Scene edit records:
* * * *

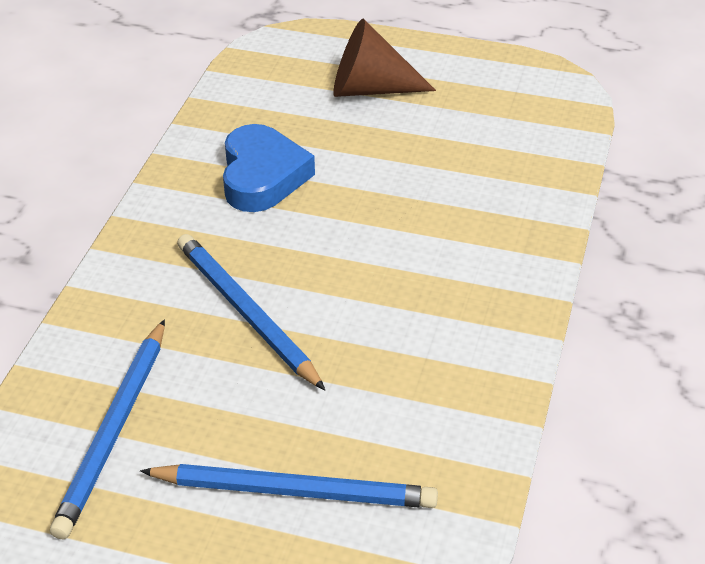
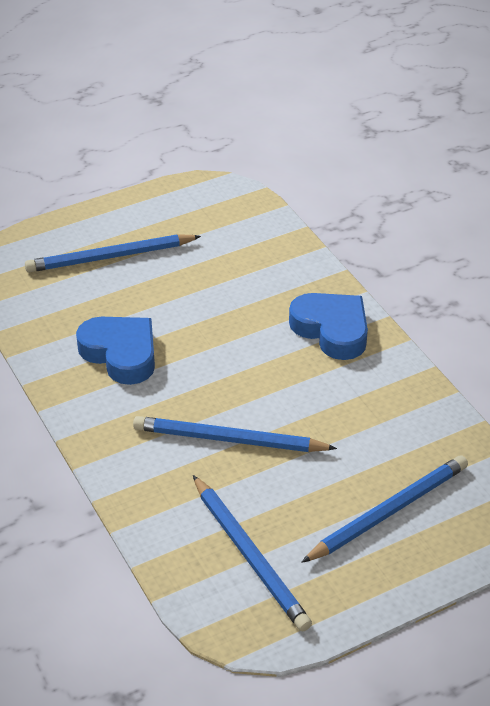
camera: 45 degrees left, 0 degrees up
(370, 89) = (110, 257): brown cone -> blue pencil
(487, 277) = (332, 330): none -> blue heart

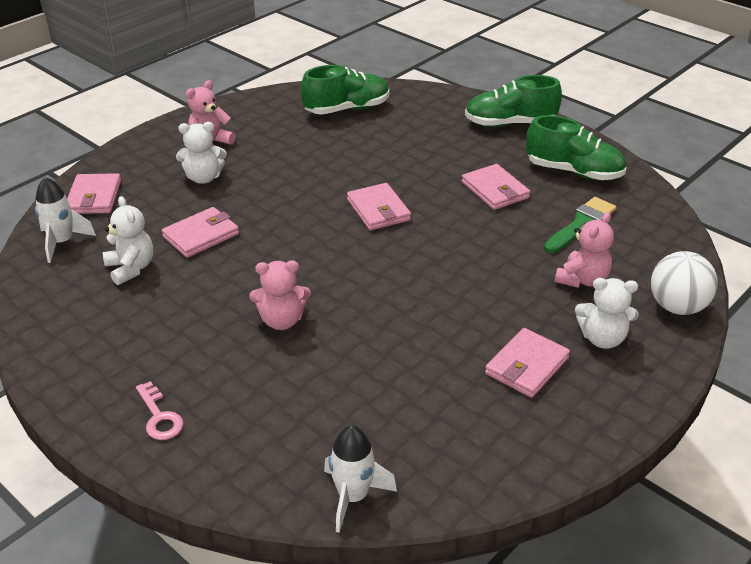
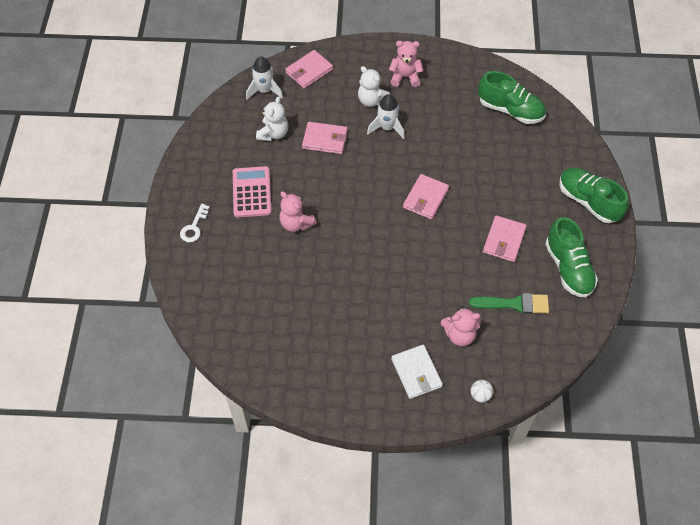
camera: 50 degrees right, 20 degrees up
(159, 417) = (194, 227): pink key -> white key
(185, 332) = (252, 192): none -> pink calculator
(353, 496) = (213, 334): white rocket -> white rocket (387, 128)
(527, 366) = (361, 350): pink wallet -> none
(602, 338) = (416, 373): white teddy bear -> white wallet
(677, 307) = (480, 395): white ball -> white ball, size x0.51

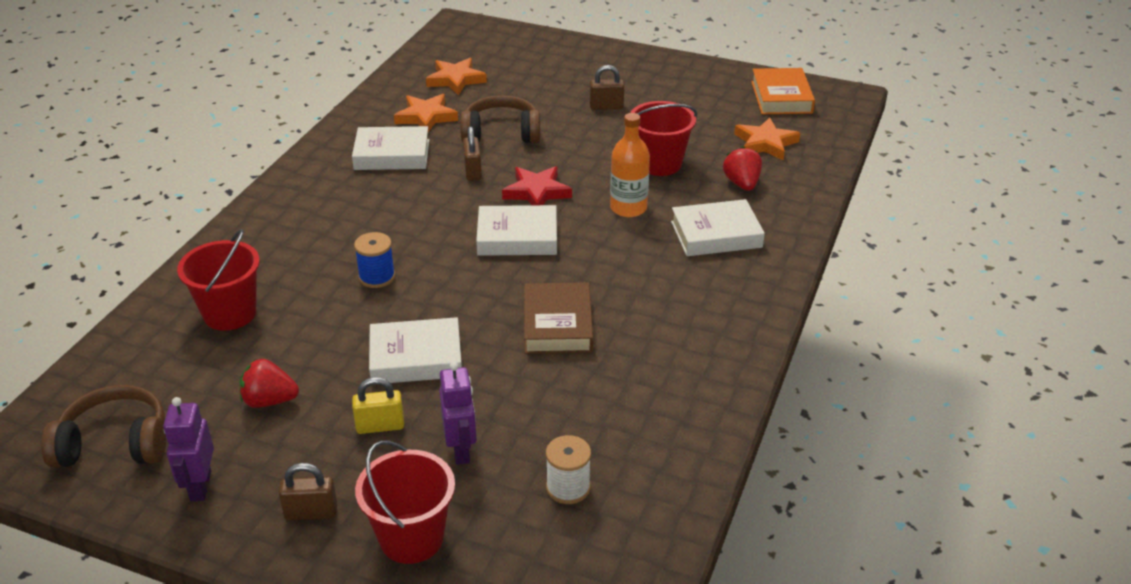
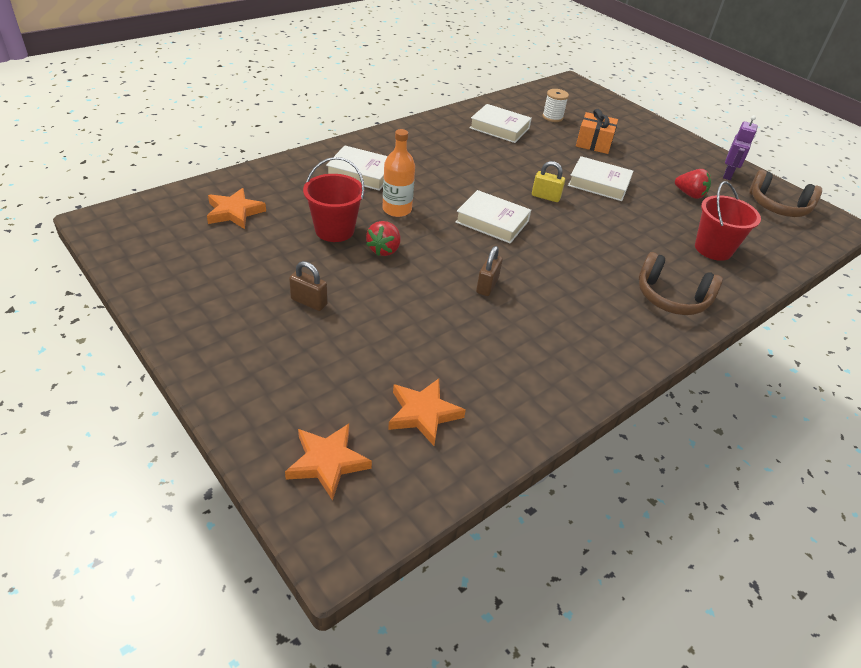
camera: 155 degrees left, 5 degrees up
(311, 512) = (673, 149): brown padlock -> none
(377, 277) = (605, 234): blue spool -> none
(380, 426) = (631, 164): yellow padlock -> yellow padlock (545, 197)
(392, 154) = (549, 334): white book -> white book (499, 128)
(411, 538) = (630, 127): red bucket -> none
(426, 117) = (491, 368): orange star -> orange star (327, 462)
(461, 450) = (594, 143): purple robot -> orange gift
(501, 133) = (433, 314): brown headphones -> brown headphones (671, 298)
(536, 192) = (450, 247): red star -> none
(557, 325) = (507, 168): brown book -> none
(742, 184) = (299, 193): red strawberry -> red strawberry (384, 250)
(781, 97) = (151, 243): orange book -> none

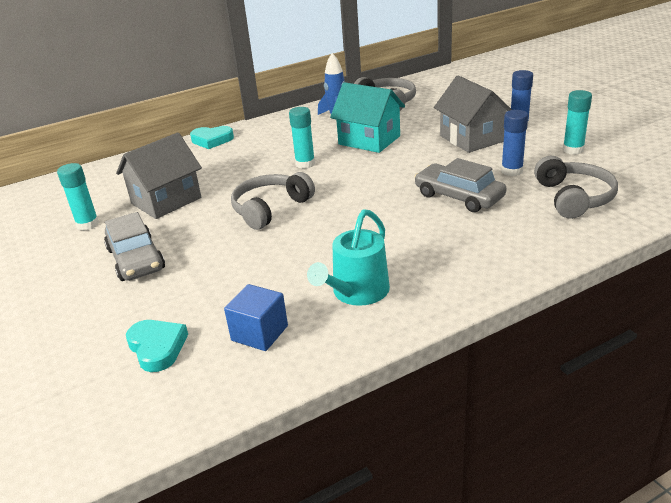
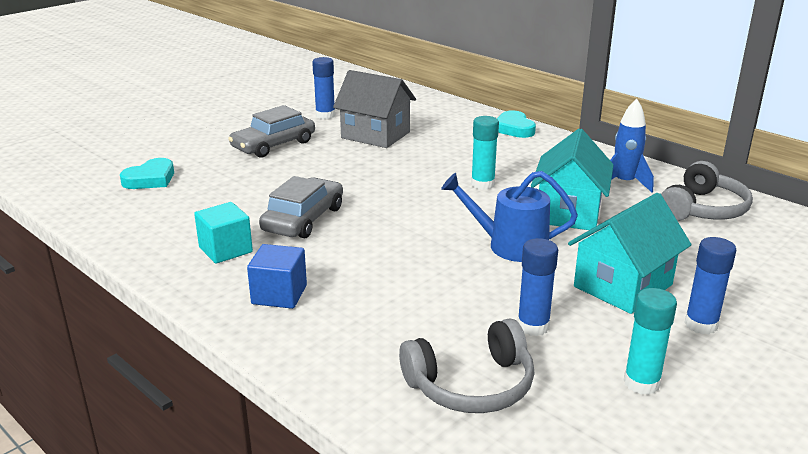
camera: 70 degrees right, 5 degrees down
(87, 224) = (325, 115): turquoise glue stick -> blue glue stick
(259, 333) = (165, 214): blue cube -> blue cube (279, 294)
(270, 209) = (375, 183): grey headphones -> none
(357, 292) = (225, 250): turquoise watering can -> turquoise cube
(407, 165) = (510, 246): none -> blue watering can
(459, 196) = (441, 289): grey car -> grey car (303, 219)
(471, 138) = (623, 286): grey house -> turquoise house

* * * *

What the task requires: Of all the entries above, retype exactly the lines from the line with "(270, 209) = (375, 183): grey" to the line with "(459, 196) = (441, 289): grey", both included, and no others.

Answer area:
(270, 209) = (375, 183): grey headphones -> none
(357, 292) = (225, 250): turquoise watering can -> turquoise cube
(407, 165) = (510, 246): none -> blue watering can
(459, 196) = (441, 289): grey car -> grey car (303, 219)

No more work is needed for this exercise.